# Work required
Starting with the first line, output the data exactly through to the end.

··········

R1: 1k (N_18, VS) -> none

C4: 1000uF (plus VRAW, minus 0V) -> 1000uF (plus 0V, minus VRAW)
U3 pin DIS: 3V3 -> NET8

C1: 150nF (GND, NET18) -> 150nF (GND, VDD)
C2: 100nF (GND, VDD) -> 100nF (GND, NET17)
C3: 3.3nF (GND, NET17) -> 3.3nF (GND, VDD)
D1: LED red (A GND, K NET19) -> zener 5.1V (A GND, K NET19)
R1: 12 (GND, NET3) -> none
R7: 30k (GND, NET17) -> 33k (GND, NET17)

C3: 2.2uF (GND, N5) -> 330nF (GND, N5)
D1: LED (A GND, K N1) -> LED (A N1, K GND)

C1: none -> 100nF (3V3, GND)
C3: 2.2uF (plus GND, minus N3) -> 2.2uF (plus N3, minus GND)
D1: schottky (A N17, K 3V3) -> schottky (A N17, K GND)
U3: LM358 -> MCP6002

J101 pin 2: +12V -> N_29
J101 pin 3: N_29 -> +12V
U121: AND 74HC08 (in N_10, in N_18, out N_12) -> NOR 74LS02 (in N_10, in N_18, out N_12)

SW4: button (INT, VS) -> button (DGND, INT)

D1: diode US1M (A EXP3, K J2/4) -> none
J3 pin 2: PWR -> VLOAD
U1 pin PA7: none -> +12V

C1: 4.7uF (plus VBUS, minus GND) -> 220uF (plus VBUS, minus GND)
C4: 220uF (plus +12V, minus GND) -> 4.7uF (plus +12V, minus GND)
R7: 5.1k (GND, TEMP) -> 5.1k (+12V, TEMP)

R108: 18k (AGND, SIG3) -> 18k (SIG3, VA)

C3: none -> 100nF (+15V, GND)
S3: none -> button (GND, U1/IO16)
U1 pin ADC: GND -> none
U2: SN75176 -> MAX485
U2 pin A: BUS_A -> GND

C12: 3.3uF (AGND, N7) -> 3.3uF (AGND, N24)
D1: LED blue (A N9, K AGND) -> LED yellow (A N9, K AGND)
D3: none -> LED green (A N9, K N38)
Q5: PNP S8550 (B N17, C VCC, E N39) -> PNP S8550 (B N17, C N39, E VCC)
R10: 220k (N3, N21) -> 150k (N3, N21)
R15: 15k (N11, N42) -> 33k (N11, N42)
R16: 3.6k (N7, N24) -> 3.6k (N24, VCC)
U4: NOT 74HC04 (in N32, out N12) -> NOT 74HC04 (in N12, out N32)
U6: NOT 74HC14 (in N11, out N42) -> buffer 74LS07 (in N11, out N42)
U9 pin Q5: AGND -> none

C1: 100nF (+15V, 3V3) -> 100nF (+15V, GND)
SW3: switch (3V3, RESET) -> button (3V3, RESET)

··········

# Answer to this exercise
R1: 1k (N_18, VS) -> none

C4: 1000uF (plus VRAW, minus 0V) -> 1000uF (plus 0V, minus VRAW)
U3 pin DIS: 3V3 -> NET8

C1: 150nF (GND, NET18) -> 150nF (GND, VDD)
C2: 100nF (GND, VDD) -> 100nF (GND, NET17)
C3: 3.3nF (GND, NET17) -> 3.3nF (GND, VDD)
D1: LED red (A GND, K NET19) -> zener 5.1V (A GND, K NET19)
R1: 12 (GND, NET3) -> none
R7: 30k (GND, NET17) -> 33k (GND, NET17)

C3: 2.2uF (GND, N5) -> 330nF (GND, N5)
D1: LED (A GND, K N1) -> LED (A N1, K GND)

C1: none -> 100nF (3V3, GND)
C3: 2.2uF (plus GND, minus N3) -> 2.2uF (plus N3, minus GND)
D1: schottky (A N17, K 3V3) -> schottky (A N17, K GND)
U3: LM358 -> MCP6002

J101 pin 2: +12V -> N_29
J101 pin 3: N_29 -> +12V
U121: AND 74HC08 (in N_10, in N_18, out N_12) -> NOR 74LS02 (in N_10, in N_18, out N_12)

SW4: button (INT, VS) -> button (DGND, INT)

D1: diode US1M (A EXP3, K J2/4) -> none
J3 pin 2: PWR -> VLOAD
U1 pin PA7: none -> +12V

C1: 4.7uF (plus VBUS, minus GND) -> 220uF (plus VBUS, minus GND)
C4: 220uF (plus +12V, minus GND) -> 4.7uF (plus +12V, minus GND)
R7: 5.1k (GND, TEMP) -> 5.1k (+12V, TEMP)

R108: 18k (AGND, SIG3) -> 18k (SIG3, VA)

C3: none -> 100nF (+15V, GND)
S3: none -> button (GND, U1/IO16)
U1 pin ADC: GND -> none
U2: SN75176 -> MAX485
U2 pin A: BUS_A -> GND

C12: 3.3uF (AGND, N7) -> 3.3uF (AGND, N24)
D1: LED blue (A N9, K AGND) -> LED yellow (A N9, K AGND)
D3: none -> LED green (A N9, K N38)
Q5: PNP S8550 (B N17, C VCC, E N39) -> PNP S8550 (B N17, C N39, E VCC)
R10: 220k (N3, N21) -> 150k (N3, N21)
R15: 15k (N11, N42) -> 33k (N11, N42)
R16: 3.6k (N7, N24) -> 3.6k (N24, VCC)
U4: NOT 74HC04 (in N32, out N12) -> NOT 74HC04 (in N12, out N32)
U6: NOT 74HC14 (in N11, out N42) -> buffer 74LS07 (in N11, out N42)
U9 pin Q5: AGND -> none

C1: 100nF (+15V, 3V3) -> 100nF (+15V, GND)
SW3: switch (3V3, RESET) -> button (3V3, RESET)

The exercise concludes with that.